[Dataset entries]
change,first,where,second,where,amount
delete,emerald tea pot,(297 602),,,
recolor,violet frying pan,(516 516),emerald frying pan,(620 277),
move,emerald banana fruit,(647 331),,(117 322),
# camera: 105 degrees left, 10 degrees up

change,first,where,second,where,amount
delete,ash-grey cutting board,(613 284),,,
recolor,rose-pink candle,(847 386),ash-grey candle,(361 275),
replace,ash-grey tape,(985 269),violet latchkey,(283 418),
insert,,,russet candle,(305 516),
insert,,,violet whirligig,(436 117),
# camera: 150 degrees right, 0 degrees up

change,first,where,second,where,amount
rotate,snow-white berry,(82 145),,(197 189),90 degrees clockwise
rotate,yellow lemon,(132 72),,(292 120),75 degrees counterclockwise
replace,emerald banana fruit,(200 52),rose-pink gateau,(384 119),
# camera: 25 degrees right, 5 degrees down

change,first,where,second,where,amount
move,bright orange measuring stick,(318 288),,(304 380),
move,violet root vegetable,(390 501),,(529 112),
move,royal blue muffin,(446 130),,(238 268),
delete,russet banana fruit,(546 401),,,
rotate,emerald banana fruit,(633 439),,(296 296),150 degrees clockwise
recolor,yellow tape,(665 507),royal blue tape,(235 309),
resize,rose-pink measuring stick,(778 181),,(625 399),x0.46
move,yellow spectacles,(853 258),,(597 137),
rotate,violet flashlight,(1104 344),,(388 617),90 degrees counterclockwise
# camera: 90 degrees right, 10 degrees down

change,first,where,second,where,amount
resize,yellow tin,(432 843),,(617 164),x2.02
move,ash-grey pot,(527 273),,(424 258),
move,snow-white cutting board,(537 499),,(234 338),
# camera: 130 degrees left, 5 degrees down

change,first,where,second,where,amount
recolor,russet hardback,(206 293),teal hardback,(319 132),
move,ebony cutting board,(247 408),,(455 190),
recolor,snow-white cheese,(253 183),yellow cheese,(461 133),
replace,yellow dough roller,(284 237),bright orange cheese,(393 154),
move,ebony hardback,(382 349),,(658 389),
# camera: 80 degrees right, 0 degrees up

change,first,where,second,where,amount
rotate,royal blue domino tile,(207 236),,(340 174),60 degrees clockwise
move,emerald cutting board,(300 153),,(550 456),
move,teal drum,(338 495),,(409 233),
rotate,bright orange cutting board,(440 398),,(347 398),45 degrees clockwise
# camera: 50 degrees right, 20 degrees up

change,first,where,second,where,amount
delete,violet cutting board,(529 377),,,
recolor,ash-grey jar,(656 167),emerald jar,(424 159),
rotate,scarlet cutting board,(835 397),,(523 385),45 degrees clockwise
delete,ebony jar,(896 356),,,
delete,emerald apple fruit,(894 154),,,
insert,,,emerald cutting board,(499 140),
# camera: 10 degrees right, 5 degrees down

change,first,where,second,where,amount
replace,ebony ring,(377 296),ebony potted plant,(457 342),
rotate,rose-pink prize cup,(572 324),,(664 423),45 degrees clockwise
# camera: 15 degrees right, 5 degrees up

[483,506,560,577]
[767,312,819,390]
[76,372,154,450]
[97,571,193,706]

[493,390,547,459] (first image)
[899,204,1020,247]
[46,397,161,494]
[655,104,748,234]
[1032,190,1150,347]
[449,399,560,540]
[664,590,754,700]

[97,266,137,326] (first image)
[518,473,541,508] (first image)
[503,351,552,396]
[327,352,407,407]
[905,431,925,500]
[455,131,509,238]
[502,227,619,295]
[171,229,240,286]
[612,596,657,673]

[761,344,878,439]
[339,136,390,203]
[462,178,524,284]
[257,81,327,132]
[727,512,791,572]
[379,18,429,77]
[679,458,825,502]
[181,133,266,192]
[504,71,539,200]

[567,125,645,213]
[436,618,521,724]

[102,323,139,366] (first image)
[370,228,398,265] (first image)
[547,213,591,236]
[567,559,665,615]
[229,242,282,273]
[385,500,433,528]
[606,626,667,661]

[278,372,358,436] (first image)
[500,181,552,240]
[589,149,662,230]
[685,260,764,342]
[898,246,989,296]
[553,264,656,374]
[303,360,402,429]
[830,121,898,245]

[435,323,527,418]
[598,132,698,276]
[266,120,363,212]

:: PROBLEM DESCRIPTION ::
Could you return the complete set of entries exactly?

:: EXERCISE RESPONSE ::
change,first,where,second,where,amount
delete,emerald tea pot,(297 602),,,
recolor,violet frying pan,(516 516),emerald frying pan,(620 277),
move,emerald banana fruit,(647 331),,(117 322),
# camera: 105 degrees left, 10 degrees up

change,first,where,second,where,amount
delete,ash-grey cutting board,(613 284),,,
recolor,rose-pink candle,(847 386),ash-grey candle,(361 275),
replace,ash-grey tape,(985 269),violet latchkey,(283 418),
insert,,,russet candle,(305 516),
insert,,,violet whirligig,(436 117),
# camera: 150 degrees right, 0 degrees up

change,first,where,second,where,amount
rotate,snow-white berry,(82 145),,(197 189),90 degrees clockwise
rotate,yellow lemon,(132 72),,(292 120),75 degrees counterclockwise
replace,emerald banana fruit,(200 52),rose-pink gateau,(384 119),
# camera: 25 degrees right, 5 degrees down

change,first,where,second,where,amount
move,bright orange measuring stick,(318 288),,(304 380),
move,violet root vegetable,(390 501),,(529 112),
move,royal blue muffin,(446 130),,(238 268),
delete,russet banana fruit,(546 401),,,
rotate,emerald banana fruit,(633 439),,(296 296),150 degrees clockwise
recolor,yellow tape,(665 507),royal blue tape,(235 309),
resize,rose-pink measuring stick,(778 181),,(625 399),x0.46
move,yellow spectacles,(853 258),,(597 137),
rotate,violet flashlight,(1104 344),,(388 617),90 degrees counterclockwise
# camera: 90 degrees right, 10 degrees down

change,first,where,second,where,amount
resize,yellow tin,(432 843),,(617 164),x2.02
move,ash-grey pot,(527 273),,(424 258),
move,snow-white cutting board,(537 499),,(234 338),
# camera: 130 degrees left, 5 degrees down

change,first,where,second,where,amount
recolor,russet hardback,(206 293),teal hardback,(319 132),
move,ebony cutting board,(247 408),,(455 190),
recolor,snow-white cheese,(253 183),yellow cheese,(461 133),
replace,yellow dough roller,(284 237),bright orange cheese,(393 154),
move,ebony hardback,(382 349),,(658 389),
# camera: 80 degrees right, 0 degrees up

change,first,where,second,where,amount
rotate,royal blue domino tile,(207 236),,(340 174),60 degrees clockwise
move,emerald cutting board,(300 153),,(550 456),
move,teal drum,(338 495),,(409 233),
rotate,bright orange cutting board,(440 398),,(347 398),45 degrees clockwise
# camera: 50 degrees right, 20 degrees up

change,first,where,second,where,amount
delete,violet cutting board,(529 377),,,
recolor,ash-grey jar,(656 167),emerald jar,(424 159),
rotate,scarlet cutting board,(835 397),,(523 385),45 degrees clockwise
delete,ebony jar,(896 356),,,
delete,emerald apple fruit,(894 154),,,
insert,,,emerald cutting board,(499 140),
# camera: 10 degrees right, 5 degrees down

change,first,where,second,where,amount
replace,ebony ring,(377 296),ebony potted plant,(457 342),
rotate,rose-pink prize cup,(572 324),,(664 423),45 degrees clockwise
# camera: 15 degrees right, 5 degrees up

[483,506,560,577]
[767,312,819,390]
[76,372,154,450]
[97,571,193,706]

[493,390,547,459] (first image)
[899,204,1020,247]
[46,397,161,494]
[655,104,748,234]
[1032,190,1150,347]
[449,399,560,540]
[664,590,754,700]

[97,266,137,326] (first image)
[518,473,541,508] (first image)
[503,351,552,396]
[327,352,407,407]
[905,431,925,500]
[455,131,509,238]
[502,227,619,295]
[171,229,240,286]
[612,596,657,673]

[761,344,878,439]
[339,136,390,203]
[462,178,524,284]
[257,81,327,132]
[727,512,791,572]
[379,18,429,77]
[679,458,825,502]
[181,133,266,192]
[504,71,539,200]

[567,125,645,213]
[436,618,521,724]

[102,323,139,366] (first image)
[370,228,398,265] (first image)
[547,213,591,236]
[567,559,665,615]
[229,242,282,273]
[385,500,433,528]
[606,626,667,661]

[278,372,358,436] (first image)
[500,181,552,240]
[589,149,662,230]
[685,260,764,342]
[898,246,989,296]
[553,264,656,374]
[303,360,402,429]
[830,121,898,245]

[435,323,527,418]
[598,132,698,276]
[266,120,363,212]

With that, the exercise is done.